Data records

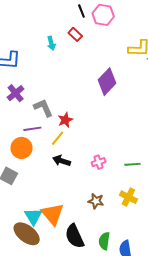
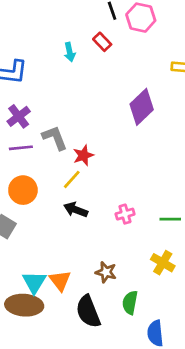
purple line: (32, 129) -> (21, 148), moved
brown star: (96, 201) -> (106, 272), moved
orange triangle: (53, 214) -> (60, 281), size x0.7
brown ellipse: (27, 234) -> (24, 305), turned -36
green semicircle: (104, 241) -> (130, 303), moved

**WHAT YOU WILL DO:** Output every entry exactly as given; pictures are not part of the copy.

**SOLVED EXERCISE:**
purple line: (32, 129) -> (21, 148), moved
brown star: (96, 201) -> (106, 272), moved
orange triangle: (53, 214) -> (60, 281), size x0.7
brown ellipse: (27, 234) -> (24, 305), turned -36
green semicircle: (104, 241) -> (130, 303), moved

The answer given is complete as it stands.